_WHAT TO PRODUCE_
Collect every line of the data that contains the string "shortInstrumentName".

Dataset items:
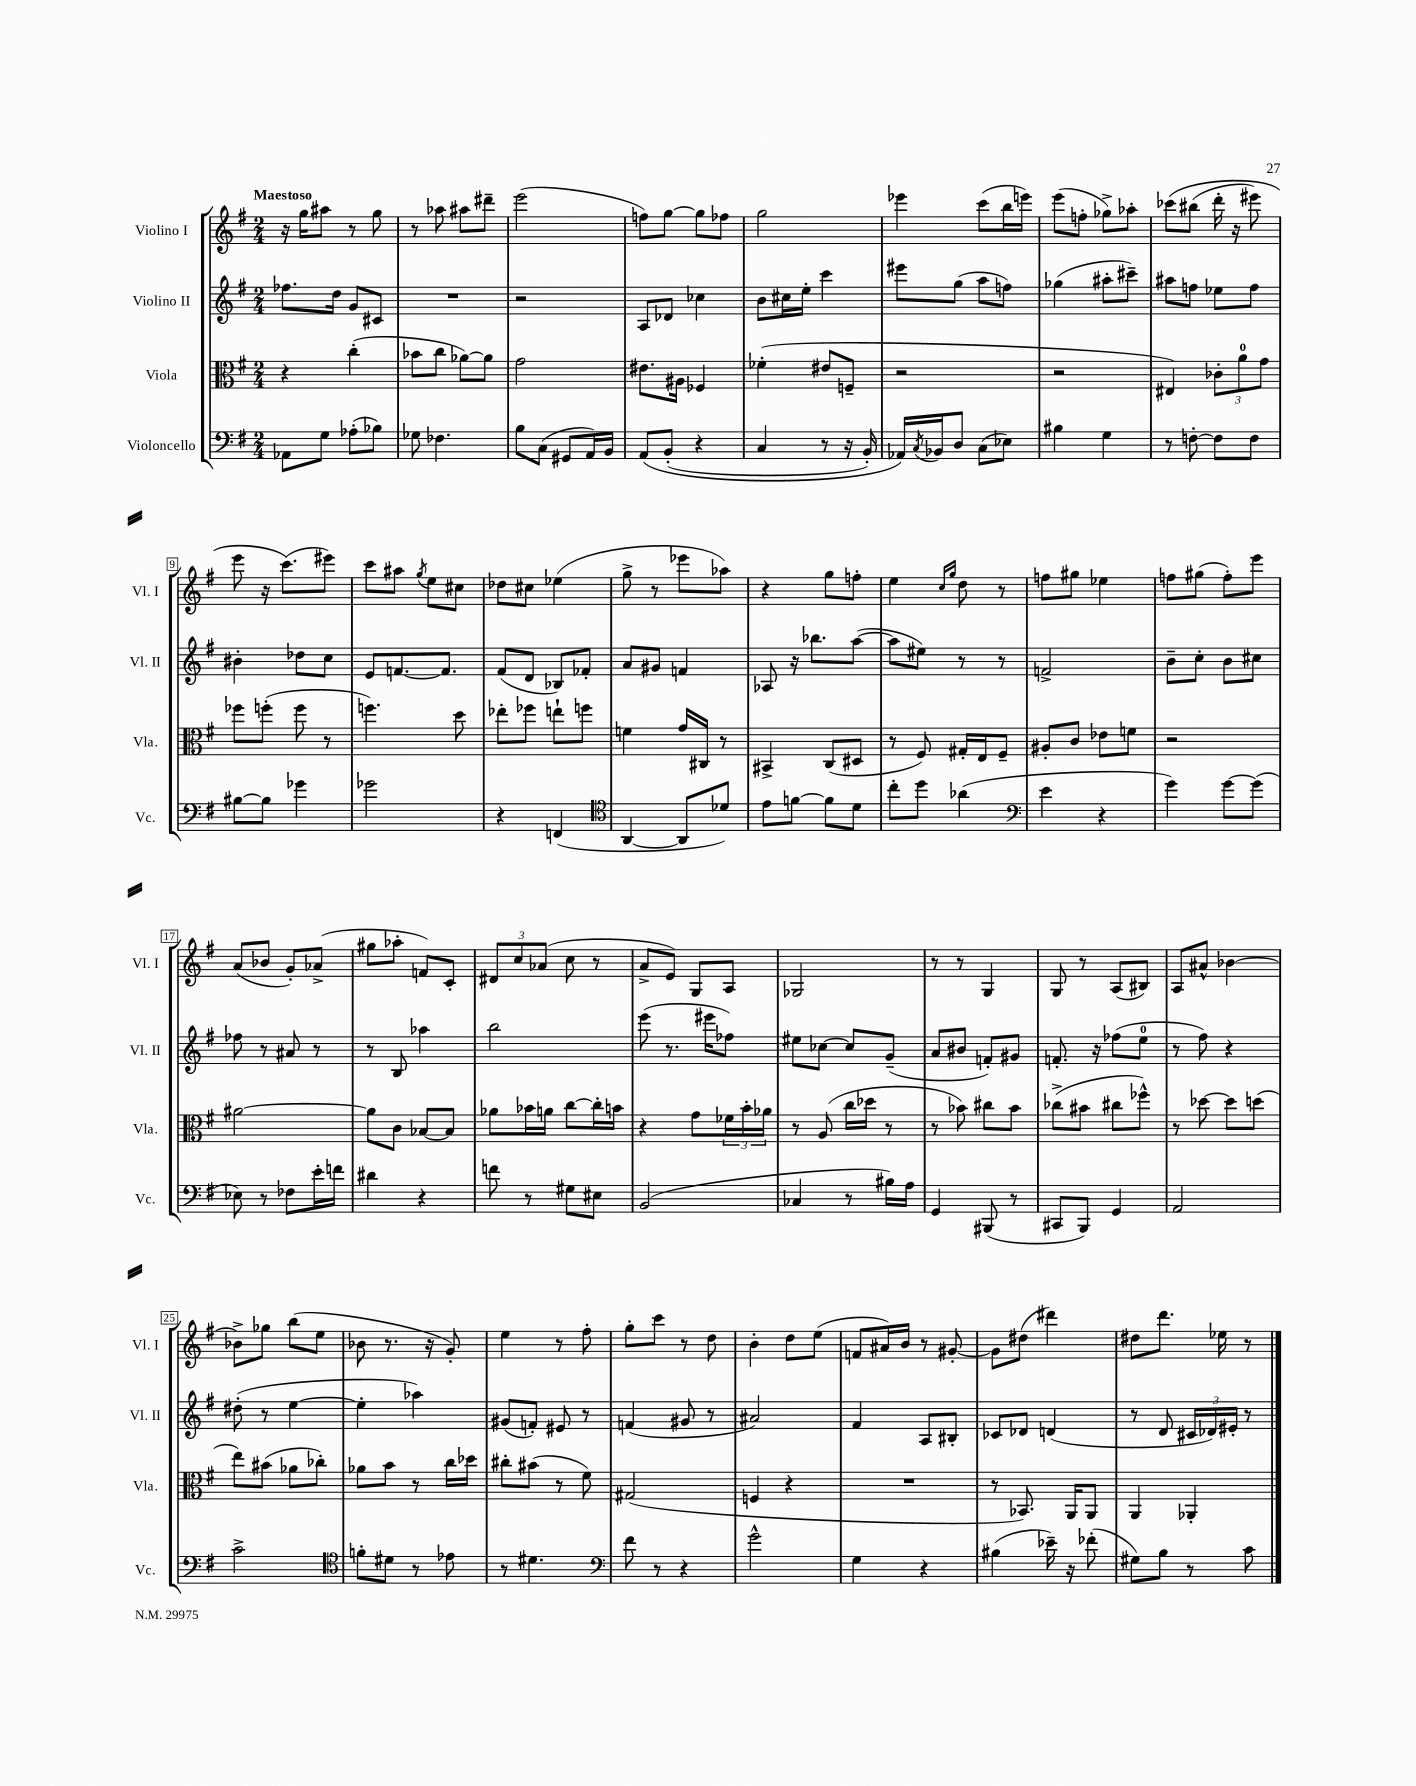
<<
\new StaffGroup <<
\new Staff = "s0" \with { instrumentName = "Violino I" shortInstrumentName = "Vl. I" } {
    \clef treble \key g \major \numericTimeSignature \time 2/4 \tempo "Maestoso"
    r16 g''16 ais''8 r8 g''8 |
    r8 aes''8 ais''8 dis'''8-- |
    e'''2( |
    f''8) g''8~ g''8 fes''8 |
    g''2 |
    ees'''4 c'''8( b''16 e'''16) |
    e'''8( f''8-. ges''8->) aes''8-. |
    ces'''8\( bis''8( d'''16-. r16 eis'''8) |
    e'''8 r16 c'''8.(\) eis'''8) |
    c'''8 ais''8 \acciaccatura { g''8 } e''8 cis''8 |
    des''8 cis''8 ees''4( |
    g''8-> r8 ees'''8 aes''8) |
    r4 g''8 f''8-. |
    e''4 \grace { c''16 g''16 } d''8 r8 |
    f''8 gis''8 ees''4 |
    f''8 gis''8( f''8-.) e'''8 |
    a'8( bes'8 g'8-.) aes'8->( |
    gis''8 aes''8-. f'8) c'8-. |
    \tuplet 3/2 { dis'8 c''8 aes'8( } c''8 r8 |
    a'8-> e'8) g8 a8 |
    ges2 |
    r8 r8 g4 |
    g8 r8 a8( bis8) |
    a8 ais'8-^ bes'4~ |
    bes'8-> ges''8 b''8( e''8 |
    bes'8 r8. r16 g'8-.) |
    e''4 r8 fis''8-. |
    g''8-. c'''8 r8 d''8 |
    b'4-. d''8 e''8( |
    f'8 ais'16) b'16 r8 gis'8~-. |
    gis'8 dis''8( dis'''4) |
    dis''8 d'''8. ees''16 r8 \bar "|." |
}
\new Staff = "s1" \with { instrumentName = "Violino II" shortInstrumentName = "Vl. II" } {
    \clef treble \key g \major \numericTimeSignature \time 2/4
    fes''8. d''16 g'8 cis'8 |
    R2 |
    r2 |
    a8 des'8 ces''4 |
    b'8 cis''16 e''16-. c'''4 |
    eis'''8 g''8( a''8 f''8) |
    ges''4( ais''8-. cis'''8--) |
    ais''8 f''8 ees''8 f''8 |
    bis'4-. des''8 c''8 |
    e'8 f'8.~ f'8. |
    fis'8( d'8 bes8) fes'8-. |
    a'8 gis'8 f'4 |
    aes8 r16 bes''8. a''8~( |
    a''8 eis''8) r8 r8 |
    f'2-> |
    b'8-- c''8-. b'8 cis''8 |
    fes''8 r8 ais'8 r8 |
    r8 b8 aes''4 |
    b''2 |
    e'''8( r8. eis'''16 fes''8) |
    eis''8 ces''8~ ces''8 g'8--( |
    a'8 bis'8 f'8-.) gis'8 |
    f'8.-. r16 fes''8( e''8-0 |
    r8 fis''8) r4 |
    dis''8-.( r8 e''4~ |
    e''4-. aes''4) |
    gis'8( f'8-.) eis'8 r8 |
    f'4( gis'8 r8 |
    ais'2) |
    fis'4 a8 bis8-. |
    ces'8 des'8 d'4( |
    r8 d'8 \tuplet 3/2 { cis'16 des'16) eis'16-. } r8 \bar "|." |
}
\new Staff = "s2" \with { instrumentName = "Viola" shortInstrumentName = "Vla." } {
    \clef alto \key g \major \numericTimeSignature \time 2/4
    r4 c''4-.( |
    bes'8 c''8 aes'8~) aes'8 |
    g'2 |
    eis'8. ais16 fes4 |
    fes'4-.( eis'8 f8-- |
    r2 |
    r2 |
    eis4) \tuplet 3/2 { ces'8-. a'8-0 g'8 } |
    fes''8 f''8-.( f''8 r8 |
    f''4.) d''8 |
    ees''8-. fes''8 e''8-! f''8 |
    f'4 g'16 cis16 r8 |
    bis,4-> c8( dis8 |
    r8 fis8) gis16-. e16 fis8-- |
    ais8-. c'8 ees'8 f'8 |
    r2 |
    ais'2~ |
    ais'8 c'8 bes8~ bes8 |
    aes'8 bes'16 a'16 c''8~ c''16-. b'16 |
    r4 g'8 \tuplet 3/2 { fes'16 b'16-. aes'16 } |
    r8 a8( c''16 des''16 r8 |
    r8 bes'8) cis''8 bes'8 |
    ces''8->( bis'8 cis''8 fes''8-^) |
    r8 des''8~ des''8 d''8( |
    e''8) bis'8( aes'8 ces''8-.) |
    aes'8 b'8 r8 c''16 des''16 |
    cis''8-. bis'8( r8 fis'8) |
    gis2( |
    f4 r4 |
    R2 |
    r8 bes,8.) a,16 a,8 |
    a,4 aes,4-. \bar "|." |
}
\new Staff = "s3" \with { instrumentName = "Violoncello" shortInstrumentName = "Vc." } {
    \clef bass \key g \major \numericTimeSignature \time 2/4
    aes,8 g8 aes8-.( bes8) |
    ges8 fes4. |
    b8 c8( gis,8 a,16) b,16 |
    a,8\( b,8-.( r4 |
    c4 r8 r16 b,16-.) |
    aes,16\) \acciaccatura { c8 } bes,16 d8 c8( ees8) |
    bis4 g4 |
    r8 f8~-. f8 f8 |
    bis8~ bis8 ges'4 |
    ges'2 |
    r4 f,4( |
    \clef tenor a,4~ a,8 des'8) |
    e'8 f'8~ f'8 d'8 |
    c''8-. d''8 aes'4( |
    \clef bass e'4 r4 |
    g'4) g'8~ g'8( |
    ees8) r8 fes8 e'16-. f'16 |
    dis'4 r4 |
    f'8 r8 gis8 eis8 |
    b,2( |
    ces4 r8 bis16) a16 |
    g,4 bis,,8( r8 |
    cis,8 b,,8) g,4 |
    a,2 |
    c'2-> |
    \clef tenor f'8-. dis'8 r8 ees'8 |
    r8 dis'4. |
    \clef bass fis'8 r8 r4 |
    g'2-^ |
    g4 r4 |
    bis4( ees'16--) r16 fes'8-.( |
    gis8) b8 r8 c'8 \bar "|." |
}
>>
>>
\layout { \context { \Score \override BarNumber.stencil = #(make-stencil-boxer 0.1 0.3 ly:text-interface::print) } }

_FULL OUTPUT_
\new Staff = "s0" \with { instrumentName = "Violino I" shortInstrumentName = "Vl. I" } {
\new Staff = "s1" \with { instrumentName = "Violino II" shortInstrumentName = "Vl. II" } {
\new Staff = "s2" \with { instrumentName = "Viola" shortInstrumentName = "Vla." } {
\new Staff = "s3" \with { instrumentName = "Violoncello" shortInstrumentName = "Vc." } {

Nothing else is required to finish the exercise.